* Records to use

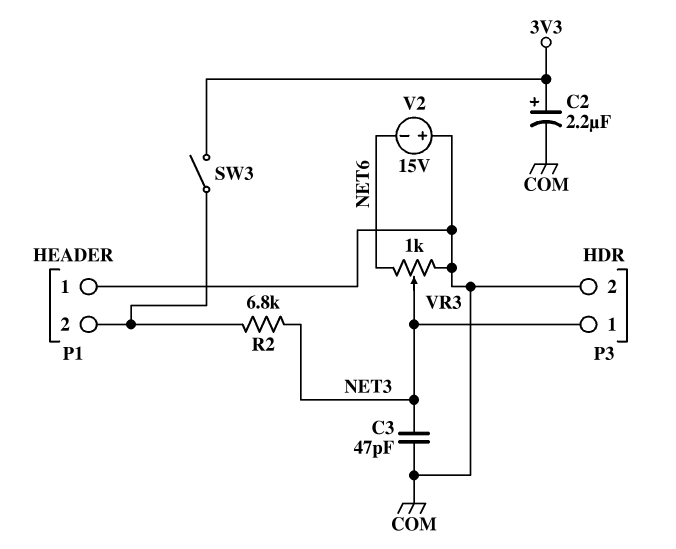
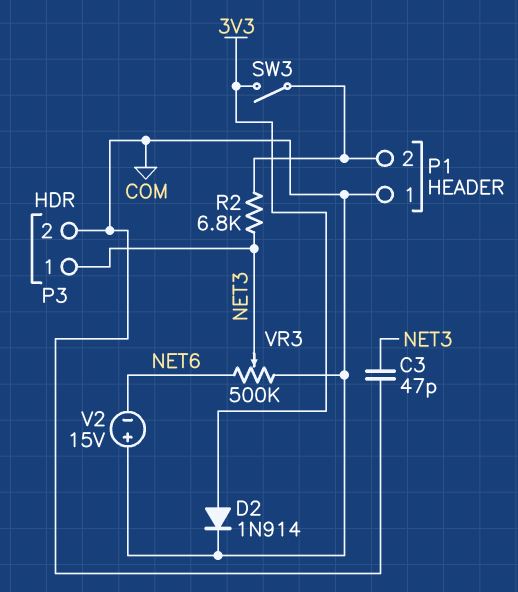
C2: 2.2uF (plus 3V3, minus COM) -> none
D2: none -> diode 1N914 (A 3V3, K COM)
VR3: 1k (COM, NET6, wiper NET3) -> 500k (COM, NET6, wiper NET3)

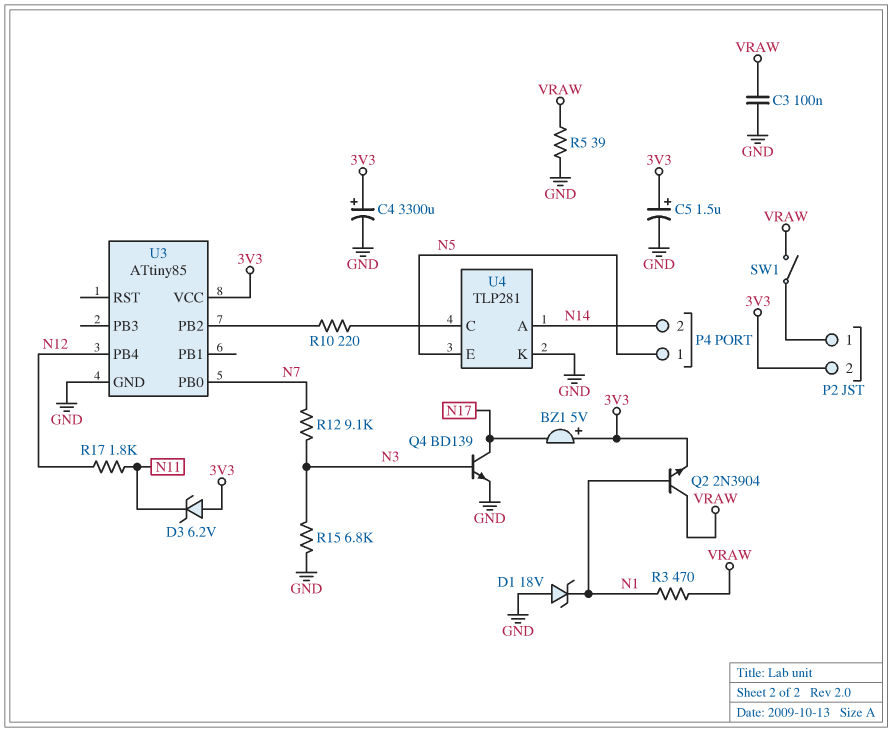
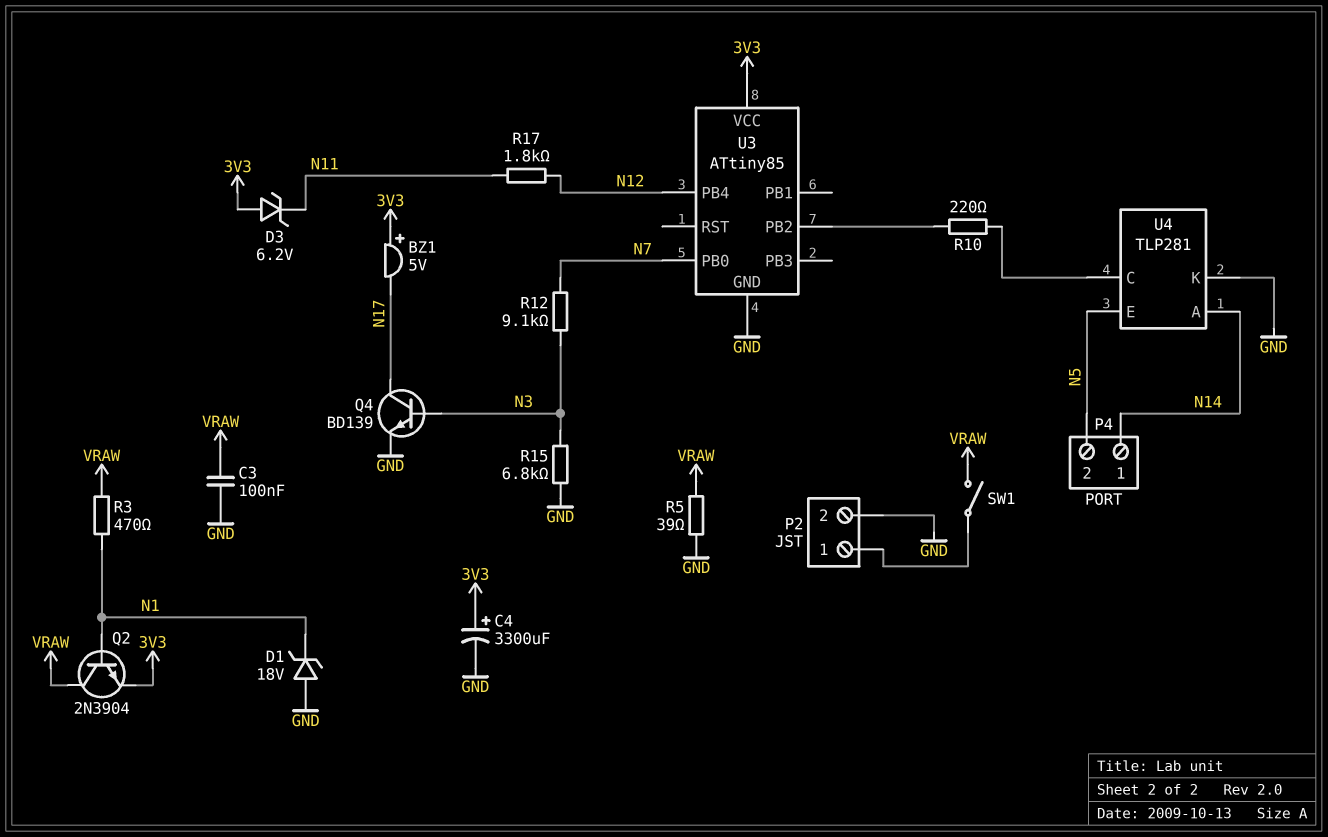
C5: 1.5uF (plus 3V3, minus GND) -> none
P2 pin 2: 3V3 -> GND
P4 pin 1: N5 -> N14
P4 pin 2: N14 -> N5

* Your instructions
Copy out all lines of the listing where the word "none" appears.

* Solved problem
C2: 2.2uF (plus 3V3, minus COM) -> none
D2: none -> diode 1N914 (A 3V3, K COM)
C5: 1.5uF (plus 3V3, minus GND) -> none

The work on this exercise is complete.